* Work required *
The records below are to be reproduced exactly, and no picture should appear in the copy.

* Data provided *
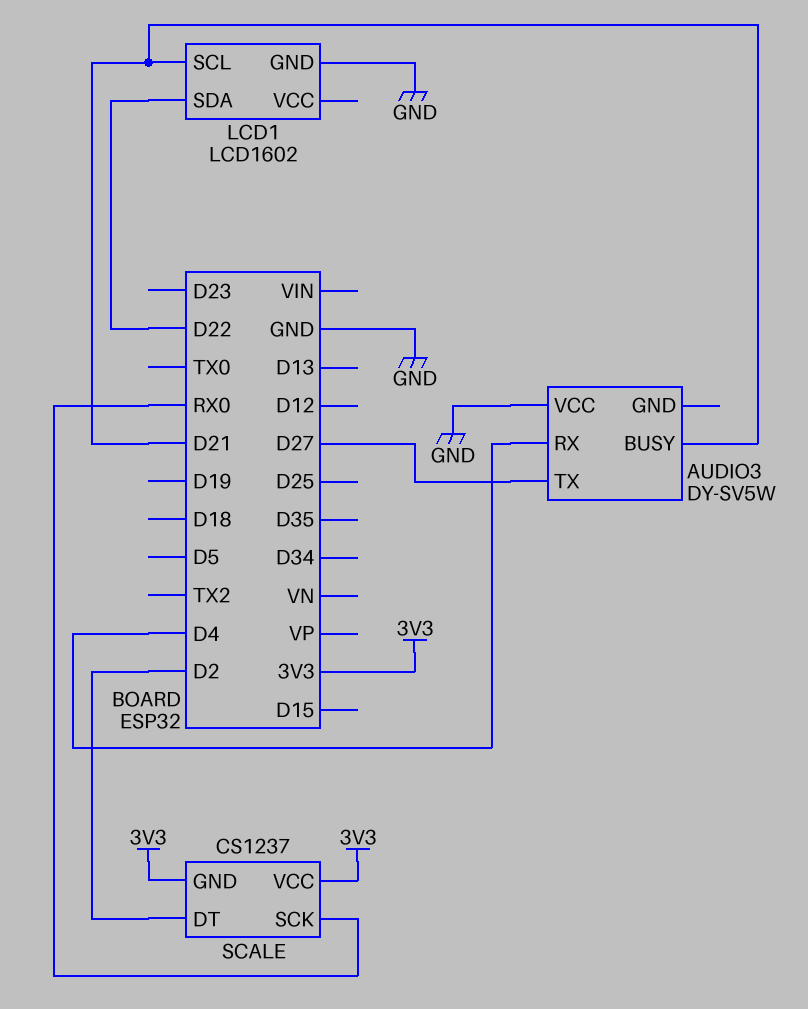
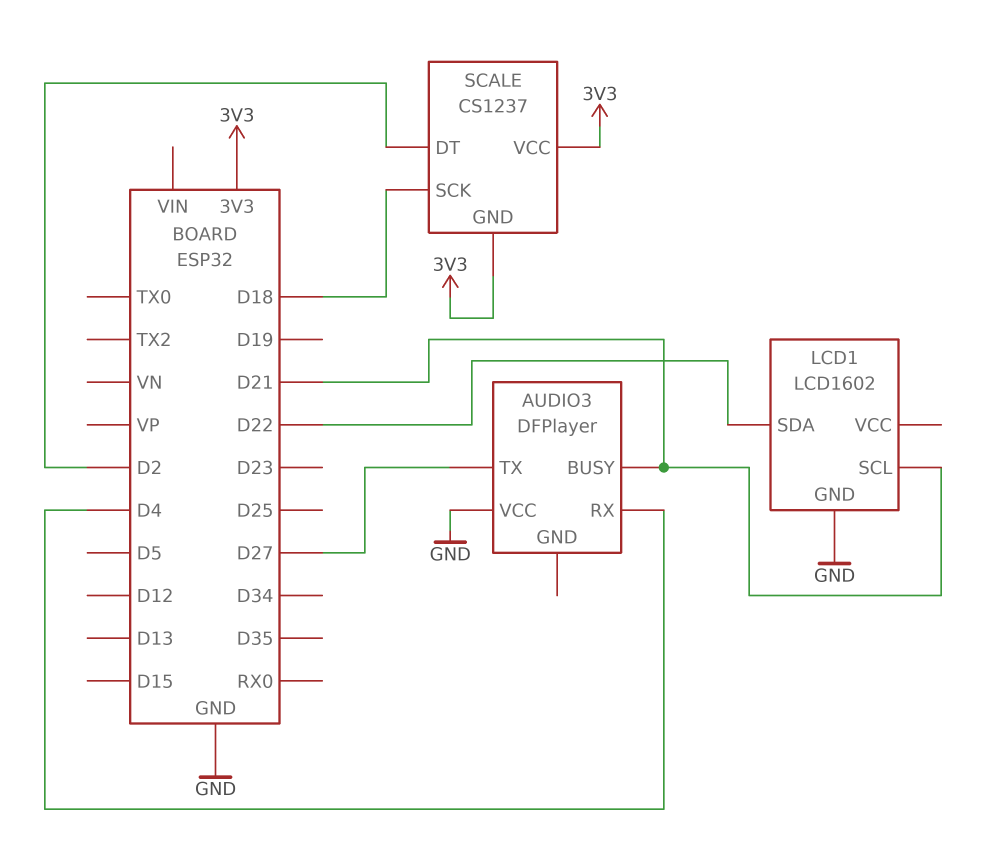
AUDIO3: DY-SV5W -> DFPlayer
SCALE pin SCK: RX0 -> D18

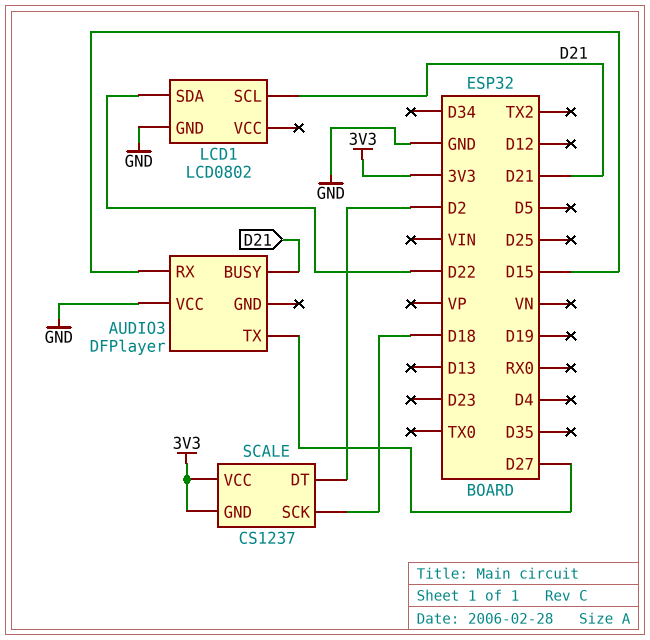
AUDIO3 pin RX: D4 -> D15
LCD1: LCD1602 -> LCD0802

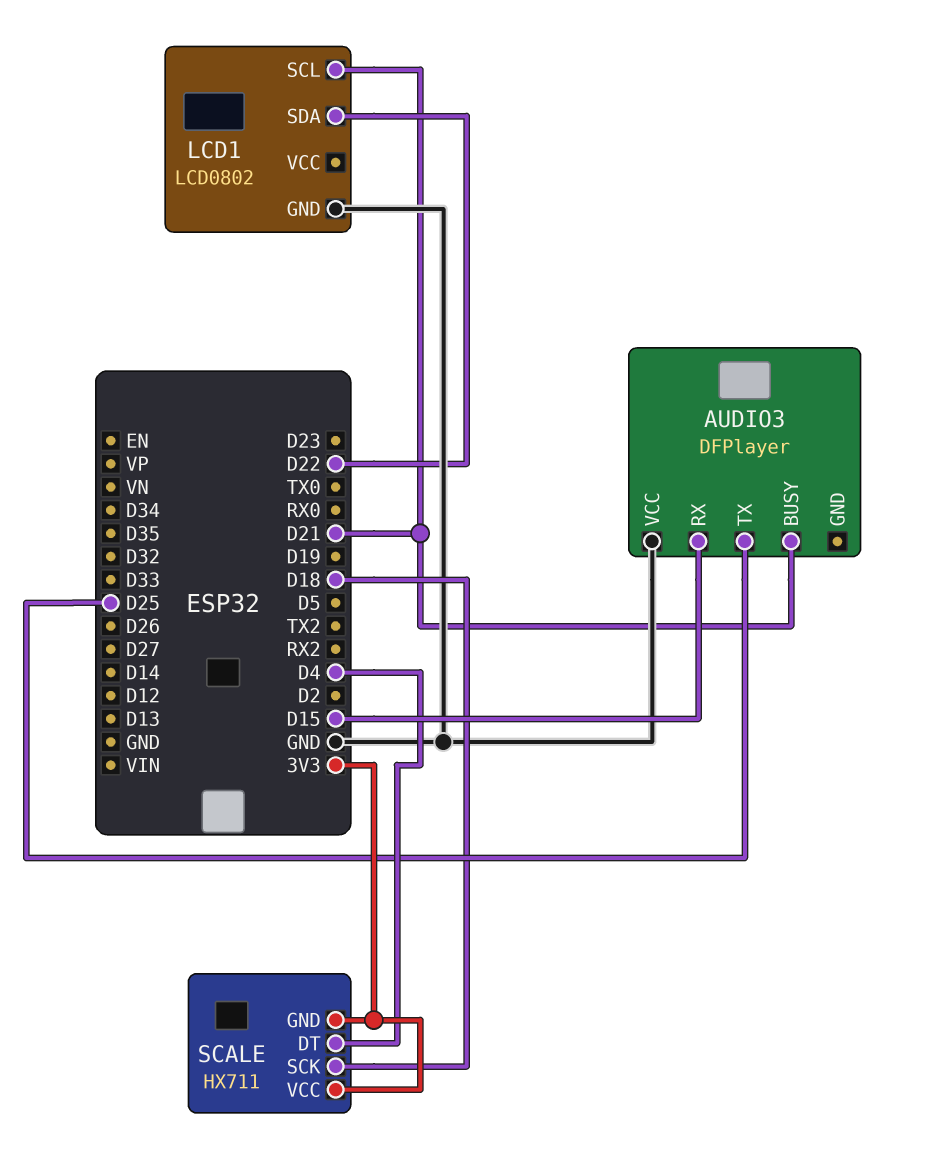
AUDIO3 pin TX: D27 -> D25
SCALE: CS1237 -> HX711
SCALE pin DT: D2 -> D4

* Problem solution *
AUDIO3: DY-SV5W -> DFPlayer
SCALE pin SCK: RX0 -> D18

AUDIO3 pin RX: D4 -> D15
LCD1: LCD1602 -> LCD0802

AUDIO3 pin TX: D27 -> D25
SCALE: CS1237 -> HX711
SCALE pin DT: D2 -> D4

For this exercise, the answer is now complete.